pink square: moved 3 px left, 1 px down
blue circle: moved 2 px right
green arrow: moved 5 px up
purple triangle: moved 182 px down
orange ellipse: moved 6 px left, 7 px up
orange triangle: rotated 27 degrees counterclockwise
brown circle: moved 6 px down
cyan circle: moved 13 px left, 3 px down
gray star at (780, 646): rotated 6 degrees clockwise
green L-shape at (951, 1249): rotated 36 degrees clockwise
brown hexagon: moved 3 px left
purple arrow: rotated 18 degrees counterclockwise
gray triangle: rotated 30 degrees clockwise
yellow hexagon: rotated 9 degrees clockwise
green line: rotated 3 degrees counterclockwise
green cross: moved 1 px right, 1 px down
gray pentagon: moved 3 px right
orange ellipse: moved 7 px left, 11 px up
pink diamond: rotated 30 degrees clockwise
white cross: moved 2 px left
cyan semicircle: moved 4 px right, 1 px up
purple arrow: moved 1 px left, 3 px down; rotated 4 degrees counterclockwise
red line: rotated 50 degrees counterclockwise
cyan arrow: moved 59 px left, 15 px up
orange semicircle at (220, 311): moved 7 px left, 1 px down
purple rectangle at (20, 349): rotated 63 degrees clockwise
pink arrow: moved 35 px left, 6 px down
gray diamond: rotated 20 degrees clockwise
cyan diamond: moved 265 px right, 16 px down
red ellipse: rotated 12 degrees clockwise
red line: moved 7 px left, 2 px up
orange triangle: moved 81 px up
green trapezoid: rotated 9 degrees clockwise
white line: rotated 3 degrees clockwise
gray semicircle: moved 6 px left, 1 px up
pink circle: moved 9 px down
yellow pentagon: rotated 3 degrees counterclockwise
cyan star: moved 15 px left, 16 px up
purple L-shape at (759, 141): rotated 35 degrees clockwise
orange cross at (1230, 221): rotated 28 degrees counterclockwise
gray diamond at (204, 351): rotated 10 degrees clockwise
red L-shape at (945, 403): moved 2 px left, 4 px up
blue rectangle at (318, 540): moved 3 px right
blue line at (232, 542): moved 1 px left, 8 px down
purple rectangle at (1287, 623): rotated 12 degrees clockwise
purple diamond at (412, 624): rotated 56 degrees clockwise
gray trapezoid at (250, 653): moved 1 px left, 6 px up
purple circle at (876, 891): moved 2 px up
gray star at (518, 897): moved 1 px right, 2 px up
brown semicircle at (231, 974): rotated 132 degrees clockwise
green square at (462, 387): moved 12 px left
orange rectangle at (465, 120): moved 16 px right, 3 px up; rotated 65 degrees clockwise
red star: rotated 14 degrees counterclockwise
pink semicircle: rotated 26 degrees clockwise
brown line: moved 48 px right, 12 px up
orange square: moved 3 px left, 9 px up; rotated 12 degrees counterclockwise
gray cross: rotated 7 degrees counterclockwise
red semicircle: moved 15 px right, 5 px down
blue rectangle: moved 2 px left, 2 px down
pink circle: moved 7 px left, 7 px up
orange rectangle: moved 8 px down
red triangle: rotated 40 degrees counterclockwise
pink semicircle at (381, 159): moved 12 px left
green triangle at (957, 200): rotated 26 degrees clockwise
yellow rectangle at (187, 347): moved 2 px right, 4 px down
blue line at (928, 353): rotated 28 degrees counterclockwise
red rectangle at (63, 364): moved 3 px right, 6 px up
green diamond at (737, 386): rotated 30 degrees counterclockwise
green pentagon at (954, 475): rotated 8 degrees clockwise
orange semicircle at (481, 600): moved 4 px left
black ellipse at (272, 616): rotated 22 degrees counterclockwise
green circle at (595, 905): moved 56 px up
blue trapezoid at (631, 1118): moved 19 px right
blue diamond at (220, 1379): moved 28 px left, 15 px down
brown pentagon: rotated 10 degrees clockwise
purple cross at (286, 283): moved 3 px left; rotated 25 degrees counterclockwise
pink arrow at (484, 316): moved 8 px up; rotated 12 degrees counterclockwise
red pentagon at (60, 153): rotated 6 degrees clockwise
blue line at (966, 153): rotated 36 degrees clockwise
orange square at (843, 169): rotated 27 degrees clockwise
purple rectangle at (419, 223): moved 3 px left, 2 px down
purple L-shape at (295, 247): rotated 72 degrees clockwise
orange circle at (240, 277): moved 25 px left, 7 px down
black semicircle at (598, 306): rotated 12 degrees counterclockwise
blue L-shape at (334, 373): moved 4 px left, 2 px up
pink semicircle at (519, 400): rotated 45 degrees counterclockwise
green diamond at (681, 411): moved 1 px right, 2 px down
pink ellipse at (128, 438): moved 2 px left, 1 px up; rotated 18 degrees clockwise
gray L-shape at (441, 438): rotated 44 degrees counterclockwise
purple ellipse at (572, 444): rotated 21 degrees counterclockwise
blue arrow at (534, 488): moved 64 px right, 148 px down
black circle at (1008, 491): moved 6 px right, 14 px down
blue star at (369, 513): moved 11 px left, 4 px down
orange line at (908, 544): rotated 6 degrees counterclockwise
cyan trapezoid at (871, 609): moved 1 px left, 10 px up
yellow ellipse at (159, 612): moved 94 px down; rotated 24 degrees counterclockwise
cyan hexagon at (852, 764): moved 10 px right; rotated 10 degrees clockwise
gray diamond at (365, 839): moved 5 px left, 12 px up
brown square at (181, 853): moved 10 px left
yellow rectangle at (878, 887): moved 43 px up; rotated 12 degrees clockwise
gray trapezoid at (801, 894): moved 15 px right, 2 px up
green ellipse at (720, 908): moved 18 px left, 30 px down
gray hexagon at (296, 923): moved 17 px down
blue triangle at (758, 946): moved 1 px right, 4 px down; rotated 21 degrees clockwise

#### [PROBLEM DETAILS]
Rewrite all the lines above as a Markdown table with two columns, Row and Line. Put each line's number under Row and its text under Line, and leave out any blank lines.

#### [FINAL RESULT]
| Row | Line |
|---|---|
| 1 | pink square: moved 3 px left, 1 px down |
| 2 | blue circle: moved 2 px right |
| 3 | green arrow: moved 5 px up |
| 4 | purple triangle: moved 182 px down |
| 5 | orange ellipse: moved 6 px left, 7 px up |
| 6 | orange triangle: rotated 27 degrees counterclockwise |
| 7 | brown circle: moved 6 px down |
| 8 | cyan circle: moved 13 px left, 3 px down |
| 9 | gray star at (780, 646): rotated 6 degrees clockwise |
| 10 | green L-shape at (951, 1249): rotated 36 degrees clockwise |
| 11 | brown hexagon: moved 3 px left |
| 12 | purple arrow: rotated 18 degrees counterclockwise |
| 13 | gray triangle: rotated 30 degrees clockwise |
| 14 | yellow hexagon: rotated 9 degrees clockwise |
| 15 | green line: rotated 3 degrees counterclockwise |
| 16 | green cross: moved 1 px right, 1 px down |
| 17 | gray pentagon: moved 3 px right |
| 18 | orange ellipse: moved 7 px left, 11 px up |
| 19 | pink diamond: rotated 30 degrees clockwise |
| 20 | white cross: moved 2 px left |
| 21 | cyan semicircle: moved 4 px right, 1 px up |
| 22 | purple arrow: moved 1 px left, 3 px down; rotated 4 degrees counterclockwise |
| 23 | red line: rotated 50 degrees counterclockwise |
| 24 | cyan arrow: moved 59 px left, 15 px up |
| 25 | orange semicircle at (220, 311): moved 7 px left, 1 px down |
| 26 | purple rectangle at (20, 349): rotated 63 degrees clockwise |
| 27 | pink arrow: moved 35 px left, 6 px down |
| 28 | gray diamond: rotated 20 degrees clockwise |
| 29 | cyan diamond: moved 265 px right, 16 px down |
| 30 | red ellipse: rotated 12 degrees clockwise |
| 31 | red line: moved 7 px left, 2 px up |
| 32 | orange triangle: moved 81 px up |
| 33 | green trapezoid: rotated 9 degrees clockwise |
| 34 | white line: rotated 3 degrees clockwise |
| 35 | gray semicircle: moved 6 px left, 1 px up |
| 36 | pink circle: moved 9 px down |
| 37 | yellow pentagon: rotated 3 degrees counterclockwise |
| 38 | cyan star: moved 15 px left, 16 px up |
| 39 | purple L-shape at (759, 141): rotated 35 degrees clockwise |
| 40 | orange cross at (1230, 221): rotated 28 degrees counterclockwise |
| 41 | gray diamond at (204, 351): rotated 10 degrees clockwise |
| 42 | red L-shape at (945, 403): moved 2 px left, 4 px up |
| 43 | blue rectangle at (318, 540): moved 3 px right |
| 44 | blue line at (232, 542): moved 1 px left, 8 px down |
| 45 | purple rectangle at (1287, 623): rotated 12 degrees clockwise |
| 46 | purple diamond at (412, 624): rotated 56 degrees clockwise |
| 47 | gray trapezoid at (250, 653): moved 1 px left, 6 px up |
| 48 | purple circle at (876, 891): moved 2 px up |
| 49 | gray star at (518, 897): moved 1 px right, 2 px up |
| 50 | brown semicircle at (231, 974): rotated 132 degrees clockwise |
| 51 | green square at (462, 387): moved 12 px left |
| 52 | orange rectangle at (465, 120): moved 16 px right, 3 px up; rotated 65 degrees clockwise |
| 53 | red star: rotated 14 degrees counterclockwise |
| 54 | pink semicircle: rotated 26 degrees clockwise |
| 55 | brown line: moved 48 px right, 12 px up |
| 56 | orange square: moved 3 px left, 9 px up; rotated 12 degrees counterclockwise |
| 57 | gray cross: rotated 7 degrees counterclockwise |
| 58 | red semicircle: moved 15 px right, 5 px down |
| 59 | blue rectangle: moved 2 px left, 2 px down |
| 60 | pink circle: moved 7 px left, 7 px up |
| 61 | orange rectangle: moved 8 px down |
| 62 | red triangle: rotated 40 degrees counterclockwise |
| 63 | pink semicircle at (381, 159): moved 12 px left |
| 64 | green triangle at (957, 200): rotated 26 degrees clockwise |
| 65 | yellow rectangle at (187, 347): moved 2 px right, 4 px down |
| 66 | blue line at (928, 353): rotated 28 degrees counterclockwise |
| 67 | red rectangle at (63, 364): moved 3 px right, 6 px up |
| 68 | green diamond at (737, 386): rotated 30 degrees counterclockwise |
| 69 | green pentagon at (954, 475): rotated 8 degrees clockwise |
| 70 | orange semicircle at (481, 600): moved 4 px left |
| 71 | black ellipse at (272, 616): rotated 22 degrees counterclockwise |
| 72 | green circle at (595, 905): moved 56 px up |
| 73 | blue trapezoid at (631, 1118): moved 19 px right |
| 74 | blue diamond at (220, 1379): moved 28 px left, 15 px down |
| 75 | brown pentagon: rotated 10 degrees clockwise |
| 76 | purple cross at (286, 283): moved 3 px left; rotated 25 degrees counterclockwise |
| 77 | pink arrow at (484, 316): moved 8 px up; rotated 12 degrees counterclockwise |
| 78 | red pentagon at (60, 153): rotated 6 degrees clockwise |
| 79 | blue line at (966, 153): rotated 36 degrees clockwise |
| 80 | orange square at (843, 169): rotated 27 degrees clockwise |
| 81 | purple rectangle at (419, 223): moved 3 px left, 2 px down |
| 82 | purple L-shape at (295, 247): rotated 72 degrees clockwise |
| 83 | orange circle at (240, 277): moved 25 px left, 7 px down |
| 84 | black semicircle at (598, 306): rotated 12 degrees counterclockwise |
| 85 | blue L-shape at (334, 373): moved 4 px left, 2 px up |
| 86 | pink semicircle at (519, 400): rotated 45 degrees counterclockwise |
| 87 | green diamond at (681, 411): moved 1 px right, 2 px down |
| 88 | pink ellipse at (128, 438): moved 2 px left, 1 px up; rotated 18 degrees clockwise |
| 89 | gray L-shape at (441, 438): rotated 44 degrees counterclockwise |
| 90 | purple ellipse at (572, 444): rotated 21 degrees counterclockwise |
| 91 | blue arrow at (534, 488): moved 64 px right, 148 px down |
| 92 | black circle at (1008, 491): moved 6 px right, 14 px down |
| 93 | blue star at (369, 513): moved 11 px left, 4 px down |
| 94 | orange line at (908, 544): rotated 6 degrees counterclockwise |
| 95 | cyan trapezoid at (871, 609): moved 1 px left, 10 px up |
| 96 | yellow ellipse at (159, 612): moved 94 px down; rotated 24 degrees counterclockwise |
| 97 | cyan hexagon at (852, 764): moved 10 px right; rotated 10 degrees clockwise |
| 98 | gray diamond at (365, 839): moved 5 px left, 12 px up |
| 99 | brown square at (181, 853): moved 10 px left |
| 100 | yellow rectangle at (878, 887): moved 43 px up; rotated 12 degrees clockwise |
| 101 | gray trapezoid at (801, 894): moved 15 px right, 2 px up |
| 102 | green ellipse at (720, 908): moved 18 px left, 30 px down |
| 103 | gray hexagon at (296, 923): moved 17 px down |
| 104 | blue triangle at (758, 946): moved 1 px right, 4 px down; rotated 21 degrees clockwise |